## [WHAT IS EXPECTED]
Set down the data below without change, skipping the pictures it holds.

━━━ TASK MATERIAL

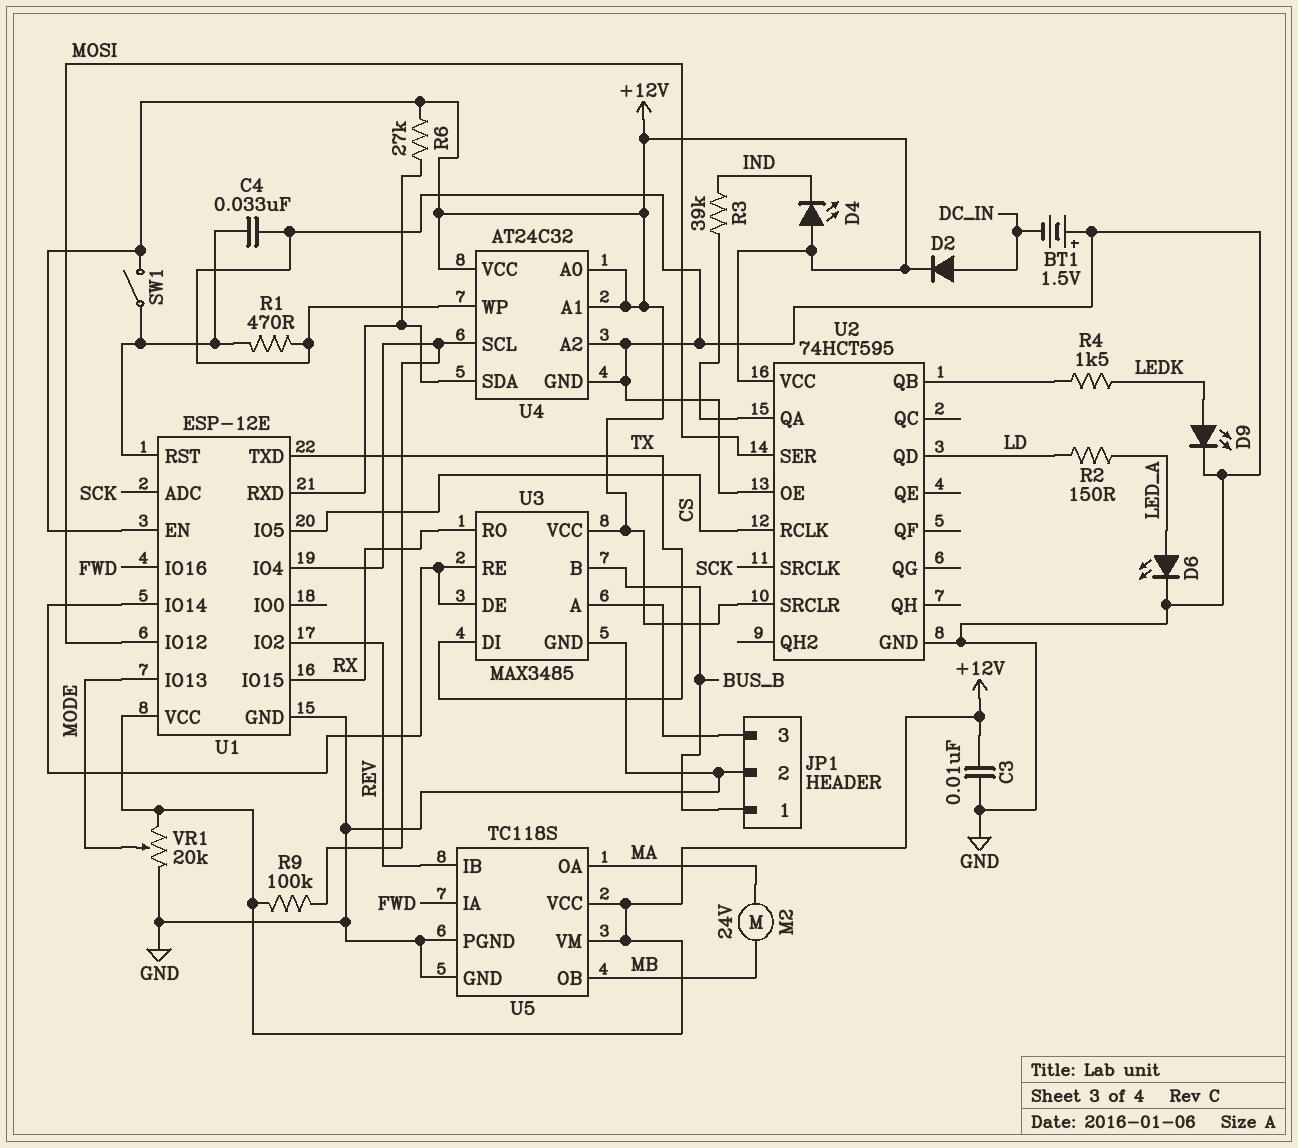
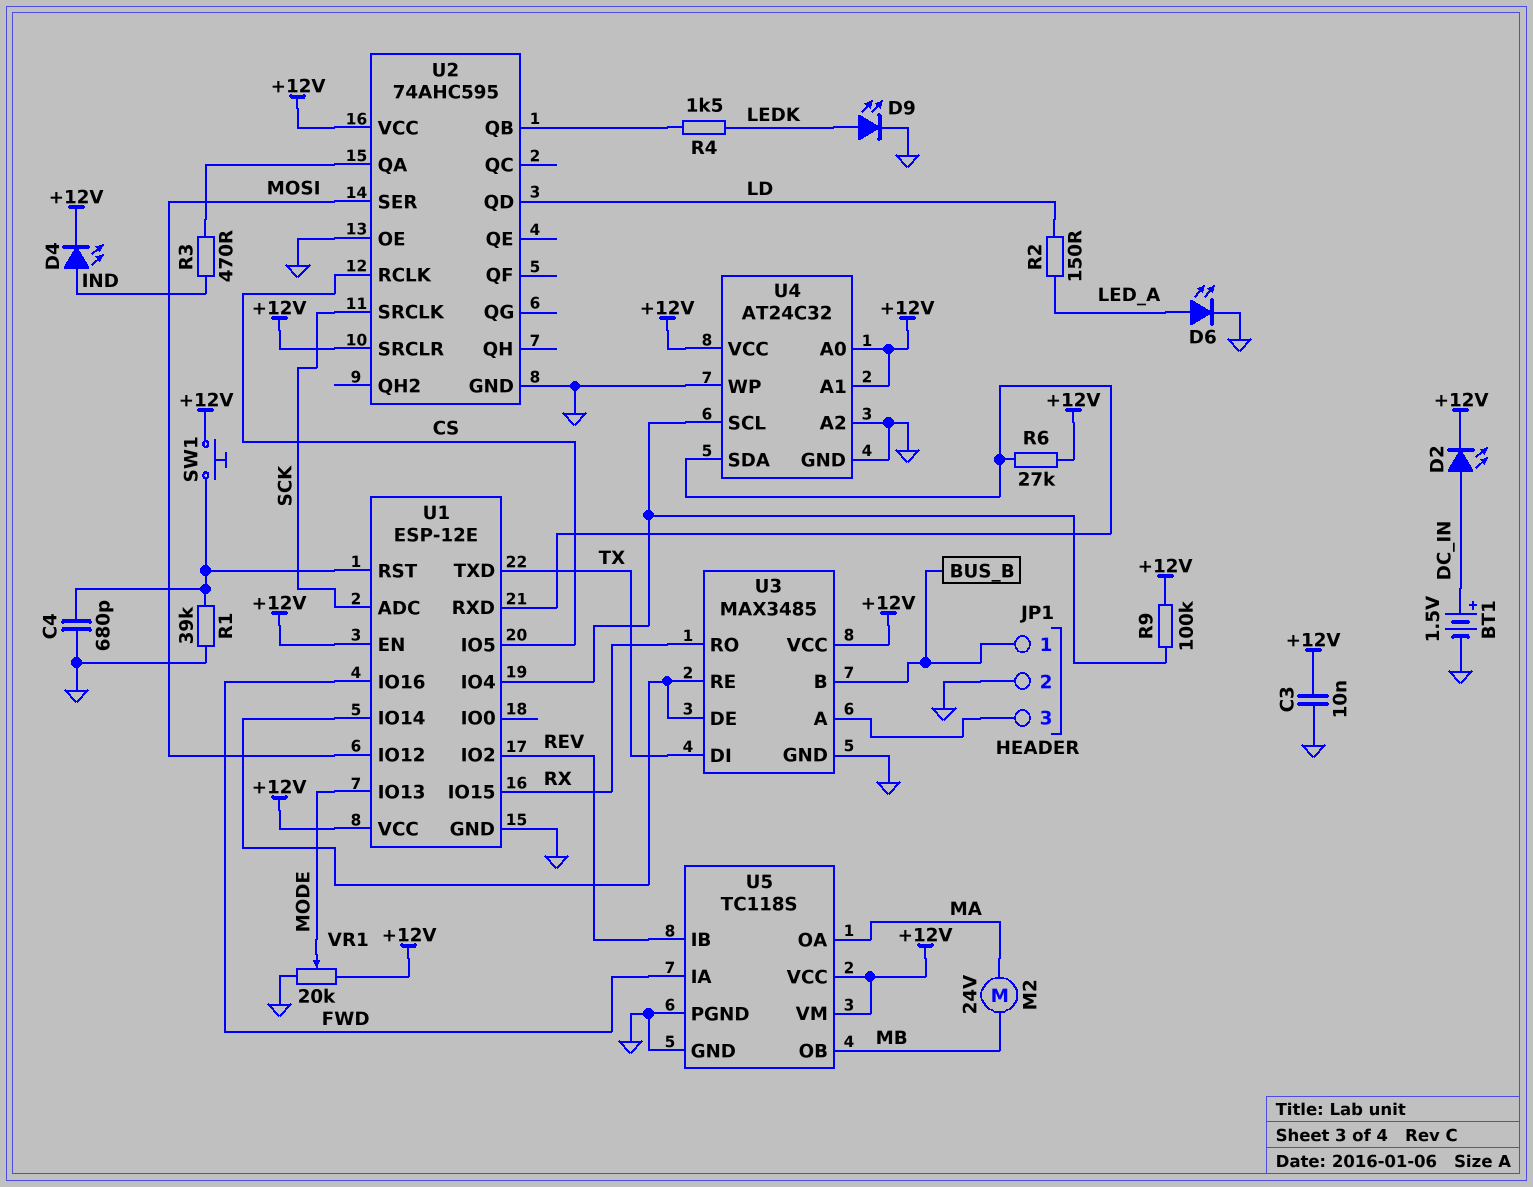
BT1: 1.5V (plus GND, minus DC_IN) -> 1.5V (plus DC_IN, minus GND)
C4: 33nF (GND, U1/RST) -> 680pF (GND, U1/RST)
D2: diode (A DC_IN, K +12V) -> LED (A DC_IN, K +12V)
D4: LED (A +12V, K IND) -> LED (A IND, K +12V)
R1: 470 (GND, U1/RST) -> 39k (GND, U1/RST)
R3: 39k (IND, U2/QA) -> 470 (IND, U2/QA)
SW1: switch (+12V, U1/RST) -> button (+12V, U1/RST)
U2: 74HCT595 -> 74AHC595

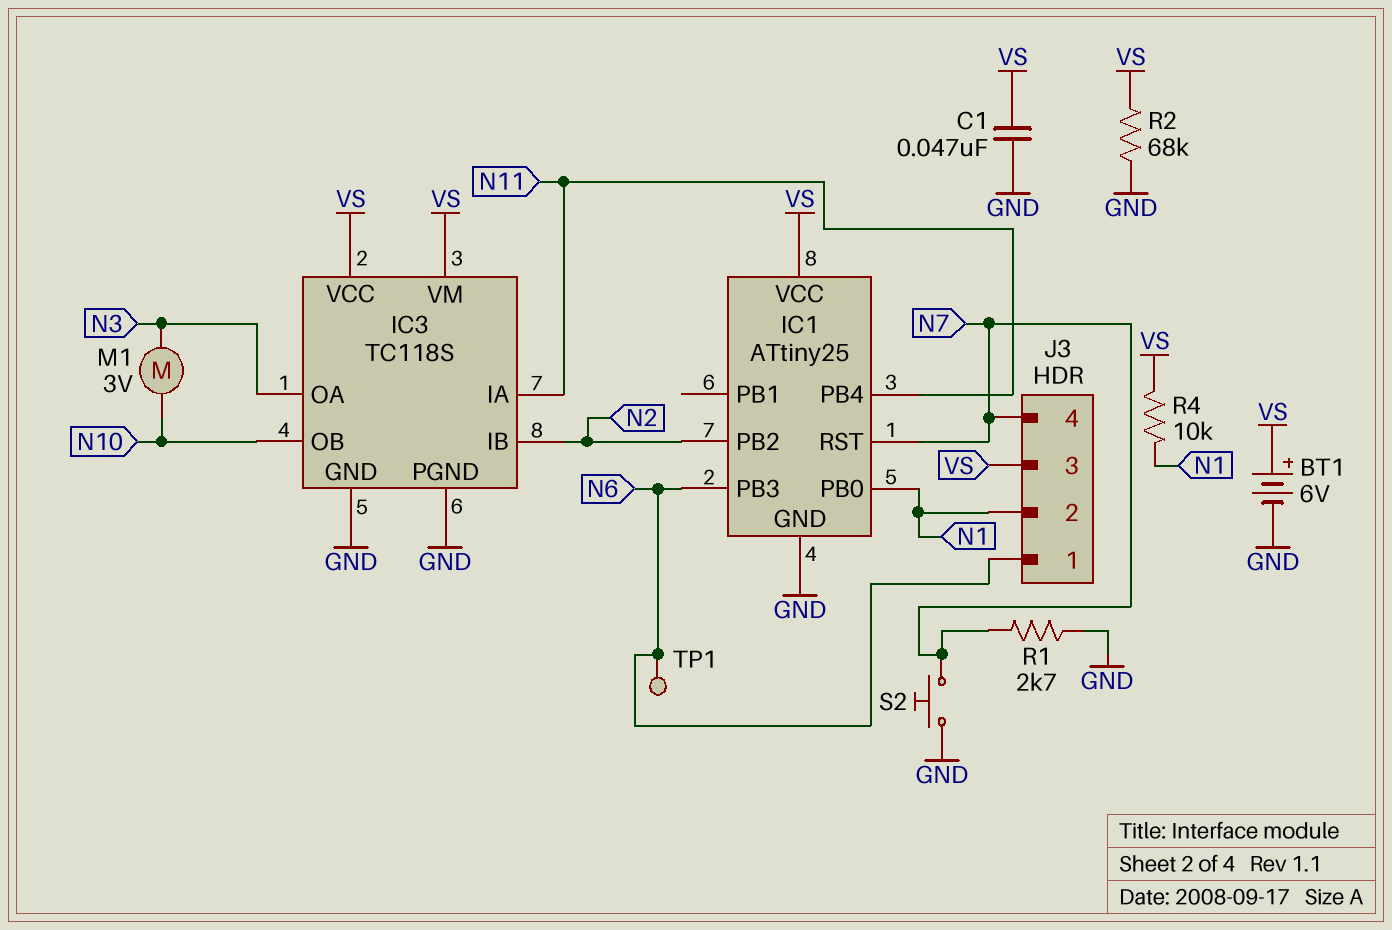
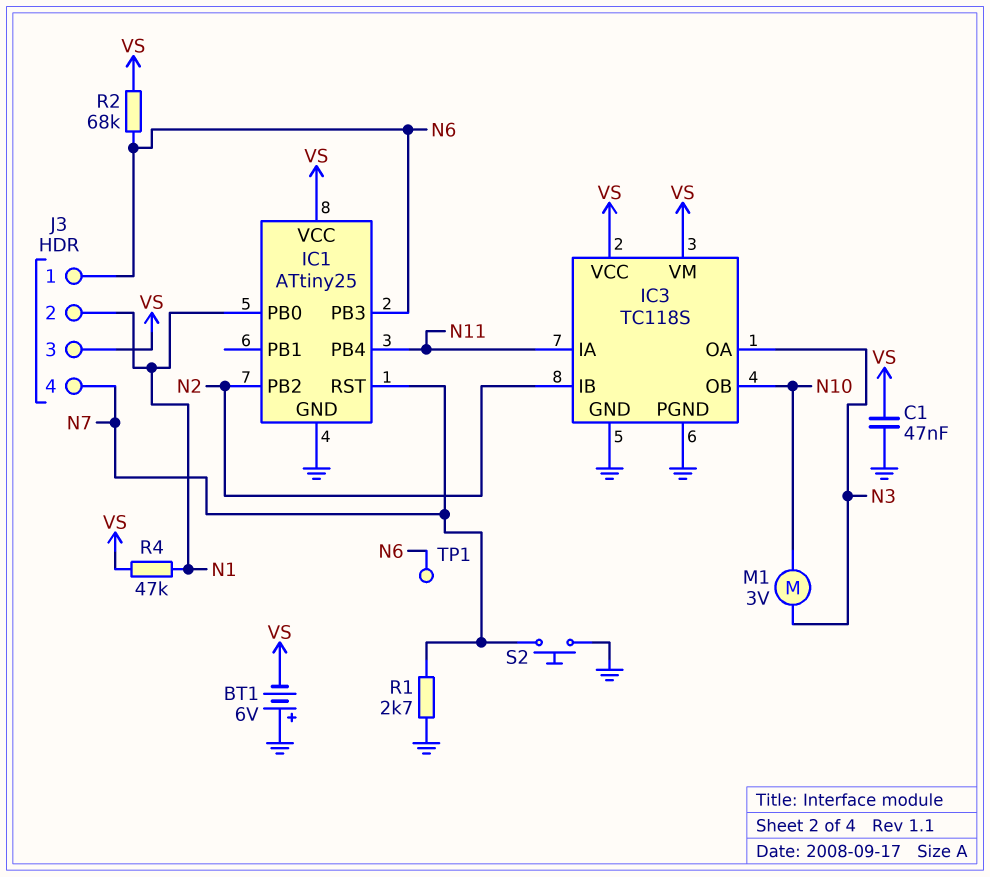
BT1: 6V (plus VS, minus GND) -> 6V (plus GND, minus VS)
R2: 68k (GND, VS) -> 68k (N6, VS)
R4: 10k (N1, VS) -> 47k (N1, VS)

━━━━━━

## [EXERCISE RESULT]
BT1: 1.5V (plus GND, minus DC_IN) -> 1.5V (plus DC_IN, minus GND)
C4: 33nF (GND, U1/RST) -> 680pF (GND, U1/RST)
D2: diode (A DC_IN, K +12V) -> LED (A DC_IN, K +12V)
D4: LED (A +12V, K IND) -> LED (A IND, K +12V)
R1: 470 (GND, U1/RST) -> 39k (GND, U1/RST)
R3: 39k (IND, U2/QA) -> 470 (IND, U2/QA)
SW1: switch (+12V, U1/RST) -> button (+12V, U1/RST)
U2: 74HCT595 -> 74AHC595

BT1: 6V (plus VS, minus GND) -> 6V (plus GND, minus VS)
R2: 68k (GND, VS) -> 68k (N6, VS)
R4: 10k (N1, VS) -> 47k (N1, VS)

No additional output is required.